* Work task *
Word-for-word reproduction, images excluded: copy every entry below.

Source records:

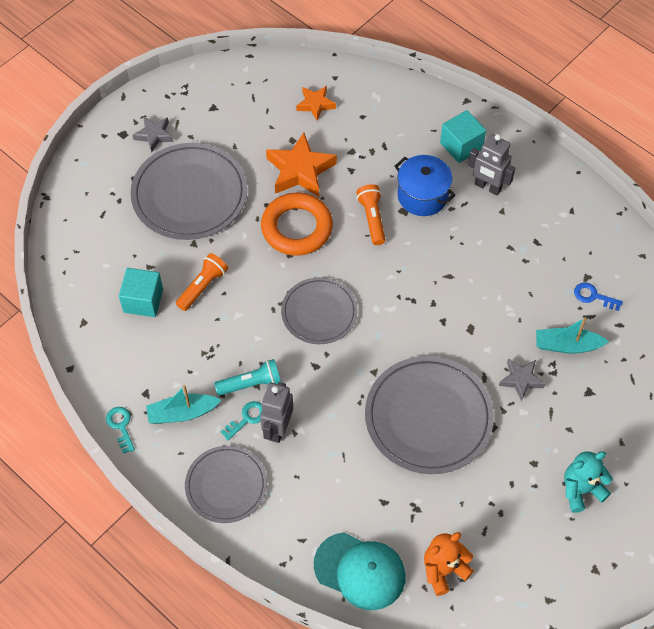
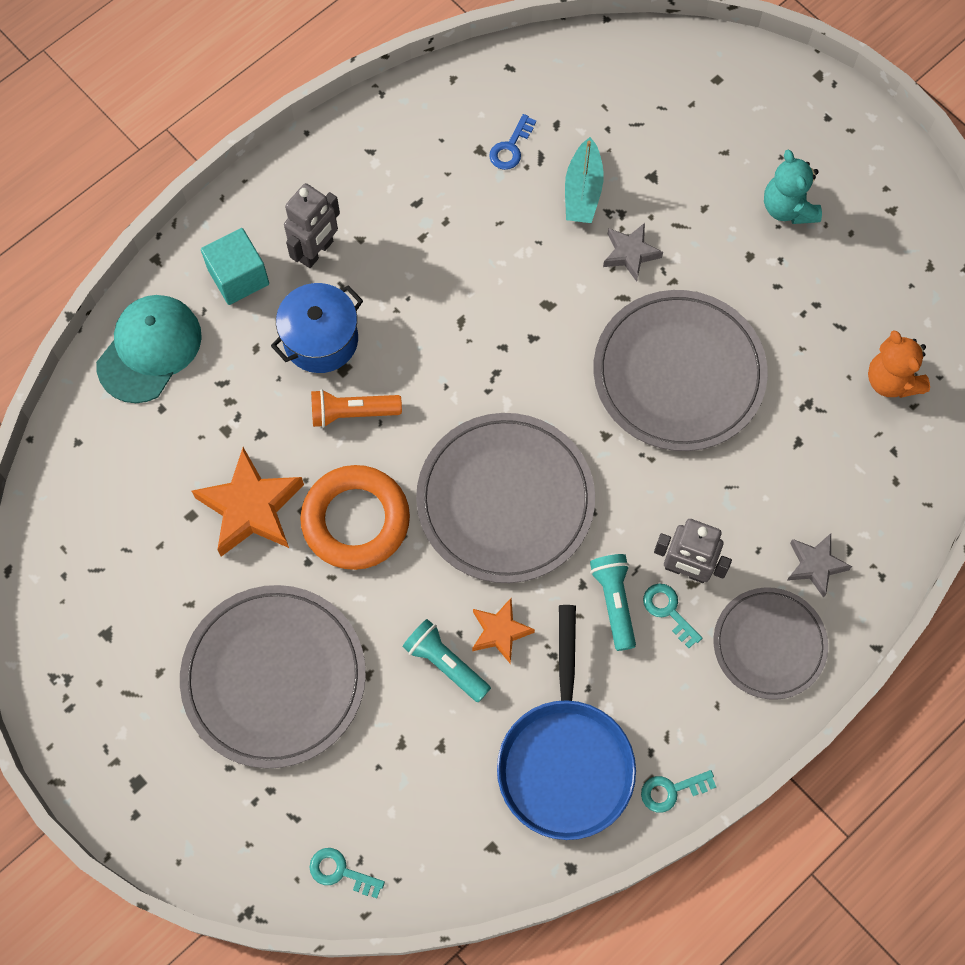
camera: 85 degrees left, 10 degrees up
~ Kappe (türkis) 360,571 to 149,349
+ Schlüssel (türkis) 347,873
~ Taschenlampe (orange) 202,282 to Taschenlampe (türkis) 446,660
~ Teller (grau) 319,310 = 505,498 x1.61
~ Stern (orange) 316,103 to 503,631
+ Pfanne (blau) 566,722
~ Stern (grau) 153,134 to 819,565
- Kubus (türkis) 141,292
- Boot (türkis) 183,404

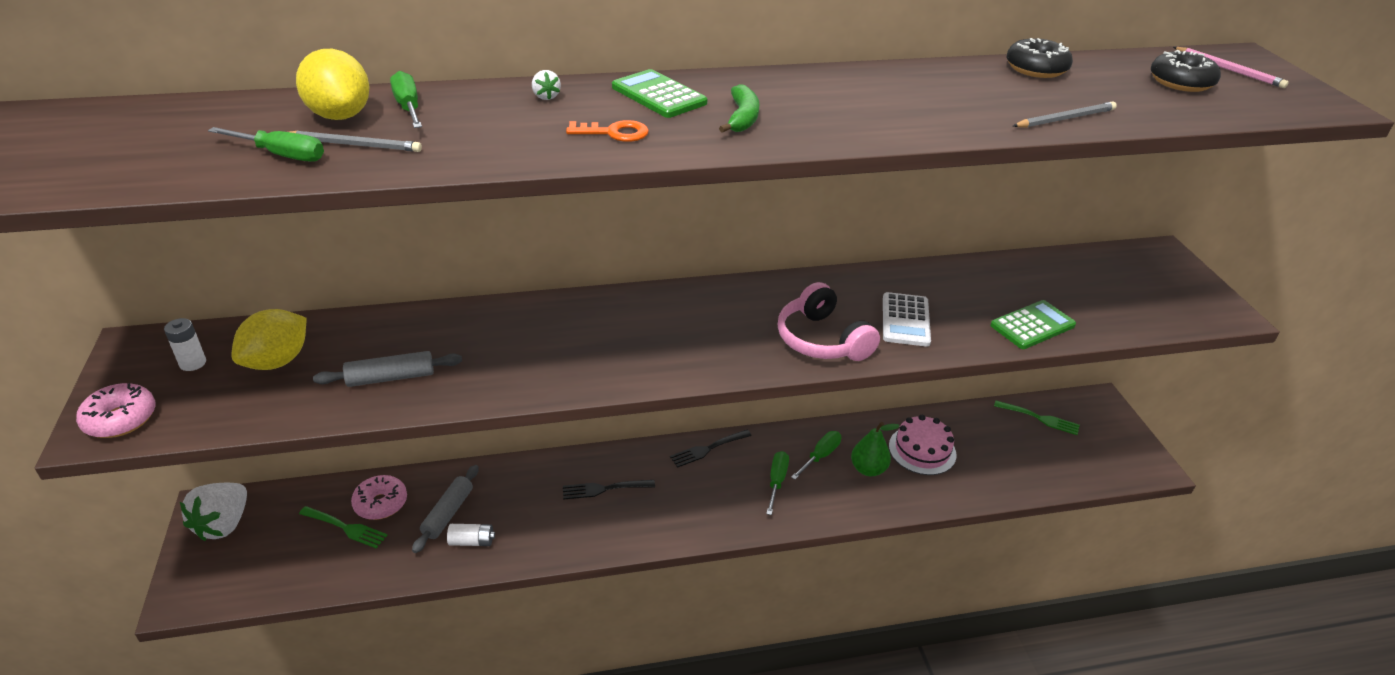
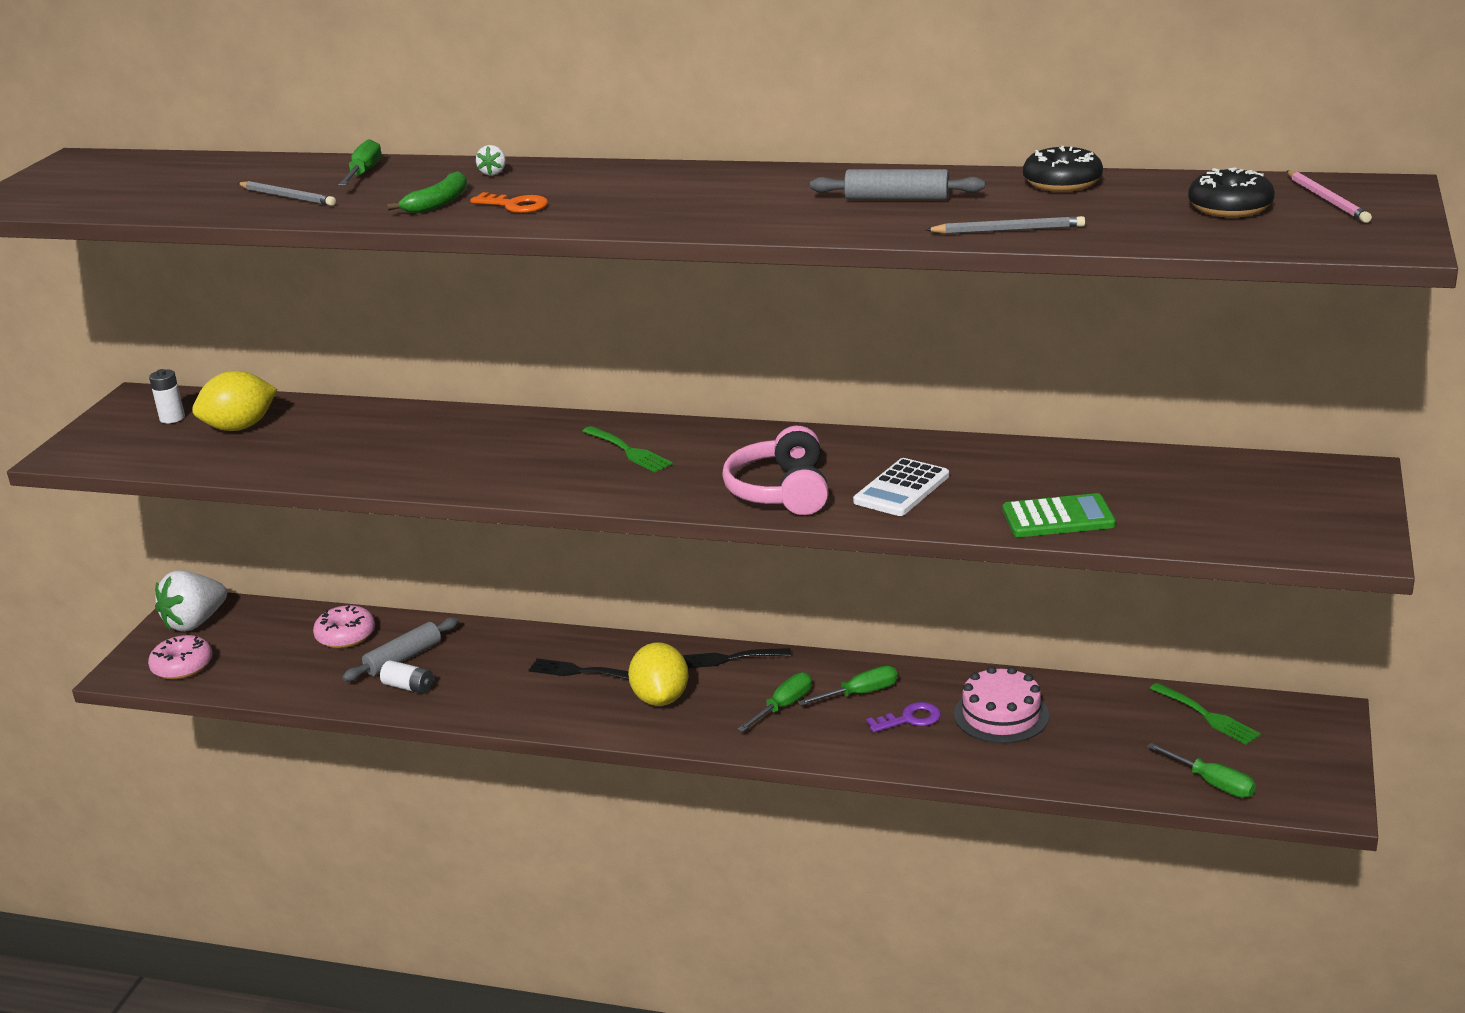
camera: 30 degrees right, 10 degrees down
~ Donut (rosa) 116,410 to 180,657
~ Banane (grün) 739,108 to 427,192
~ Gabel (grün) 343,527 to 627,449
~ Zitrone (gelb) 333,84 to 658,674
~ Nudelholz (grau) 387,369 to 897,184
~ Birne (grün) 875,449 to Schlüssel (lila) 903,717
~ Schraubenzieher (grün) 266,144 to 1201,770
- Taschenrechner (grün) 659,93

* Solution to the problem *
camera: 85 degrees left, 10 degrees up
~ Kappe (türkis) 360,571 to 149,349
+ Schlüssel (türkis) 347,873
~ Taschenlampe (orange) 202,282 to Taschenlampe (türkis) 446,660
~ Teller (grau) 319,310 = 505,498 x1.61
~ Stern (orange) 316,103 to 503,631
+ Pfanne (blau) 566,722
~ Stern (grau) 153,134 to 819,565
- Kubus (türkis) 141,292
- Boot (türkis) 183,404

camera: 30 degrees right, 10 degrees down
~ Donut (rosa) 116,410 to 180,657
~ Banane (grün) 739,108 to 427,192
~ Gabel (grün) 343,527 to 627,449
~ Zitrone (gelb) 333,84 to 658,674
~ Nudelholz (grau) 387,369 to 897,184
~ Birne (grün) 875,449 to Schlüssel (lila) 903,717
~ Schraubenzieher (grün) 266,144 to 1201,770
- Taschenrechner (grün) 659,93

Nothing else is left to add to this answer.